- _Task details_:
Set down all of the entries word for word, omitting the images they contain.

- _Supplied information_:
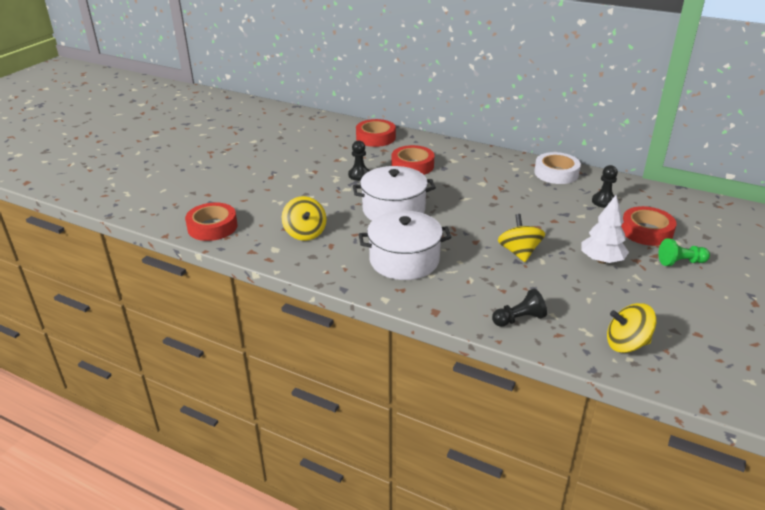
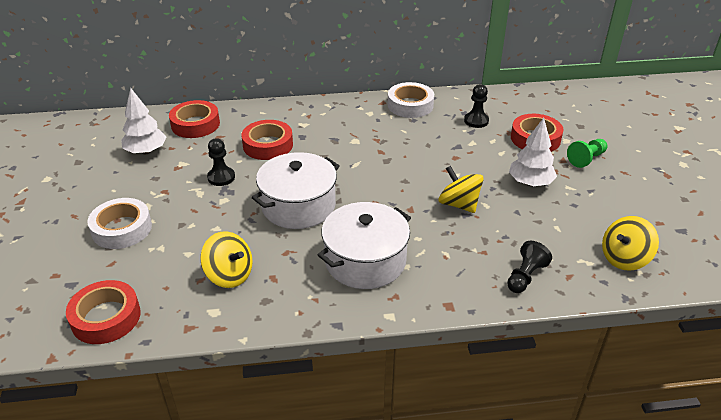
camera: 35 degrees left, 5 degrees up
(268, 183) = (122, 229): none -> white tape
(327, 144) = (146, 151): none -> white tree

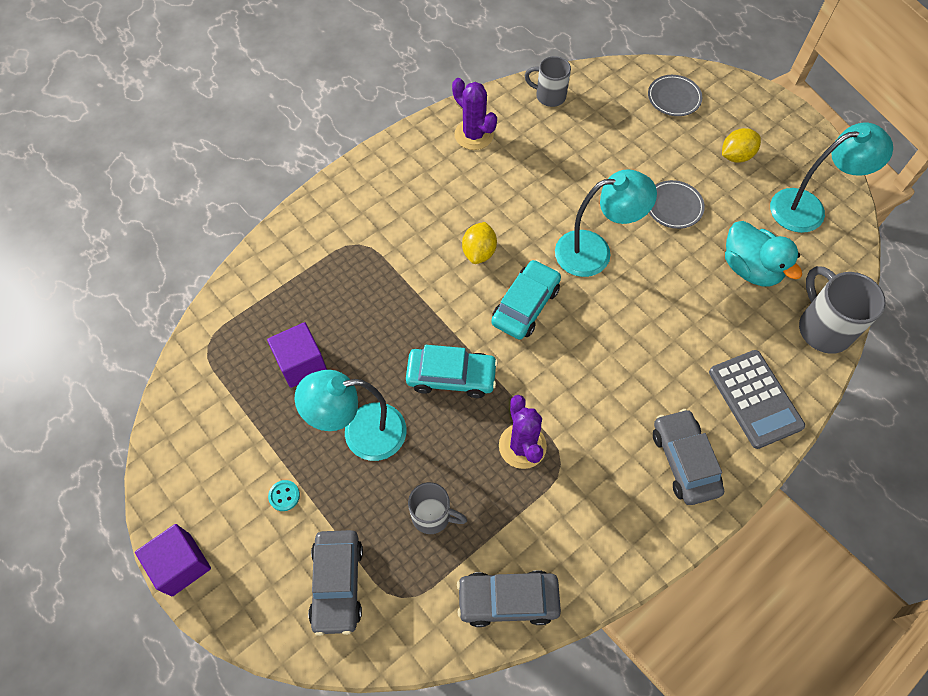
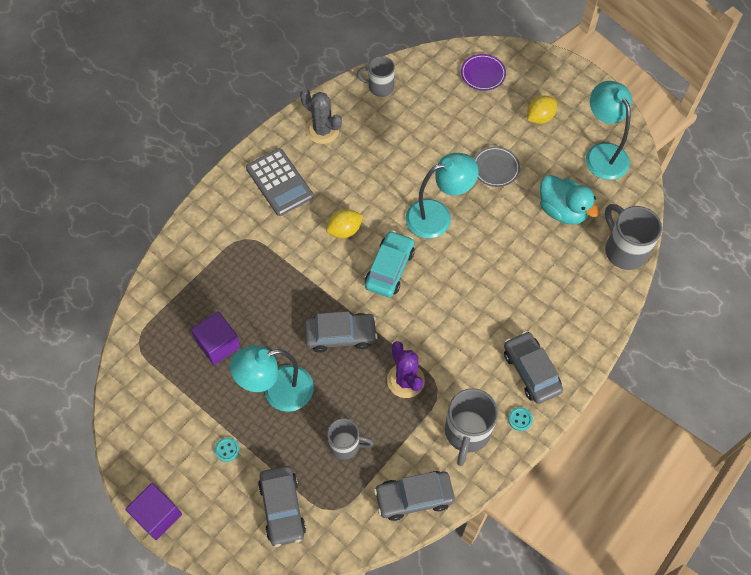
camera: 10 degrees left, 0 degrees up
(451, 376) = (340, 335): turquoise car -> grey car
(474, 135) = (322, 130): purple cactus -> grey cactus
(479, 252) = (344, 230): yellow lemon -> yellow lemon turned 60 degrees clockwise
(590, 527) = (467, 433): none -> grey mug
(661, 521) = (520, 419): none -> turquoise button
(674, 98) = (483, 74): grey plate -> purple plate
(755, 399) = (578, 314): grey calculator -> grey calculator (279, 182)
(808, 208) = (602, 153): turquoise lamp -> turquoise lamp turned 90 degrees counterclockwise

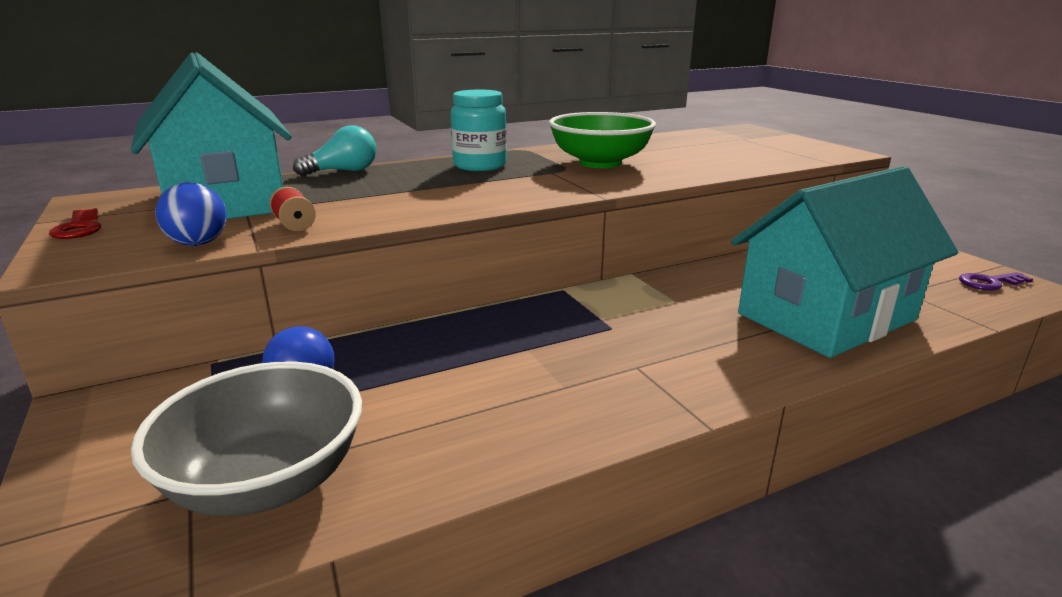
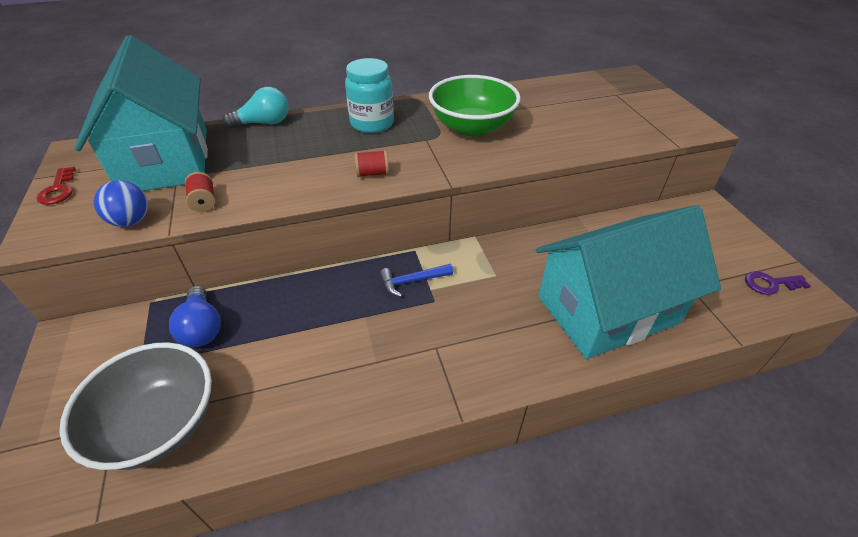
camera: 10 degrees right, 20 degrees up
(503, 195) = (372, 173): none -> red spool
(574, 314) = (412, 281): none -> blue hammer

- _Your solution_:
camera: 35 degrees left, 5 degrees up
(268, 183) = (122, 229): none -> white tape
(327, 144) = (146, 151): none -> white tree

camera: 10 degrees left, 0 degrees up
(451, 376) = (340, 335): turquoise car -> grey car
(474, 135) = (322, 130): purple cactus -> grey cactus
(479, 252) = (344, 230): yellow lemon -> yellow lemon turned 60 degrees clockwise
(590, 527) = (467, 433): none -> grey mug
(661, 521) = (520, 419): none -> turquoise button
(674, 98) = (483, 74): grey plate -> purple plate
(755, 399) = (578, 314): grey calculator -> grey calculator (279, 182)
(808, 208) = (602, 153): turquoise lamp -> turquoise lamp turned 90 degrees counterclockwise

camera: 10 degrees right, 20 degrees up
(503, 195) = (372, 173): none -> red spool
(574, 314) = (412, 281): none -> blue hammer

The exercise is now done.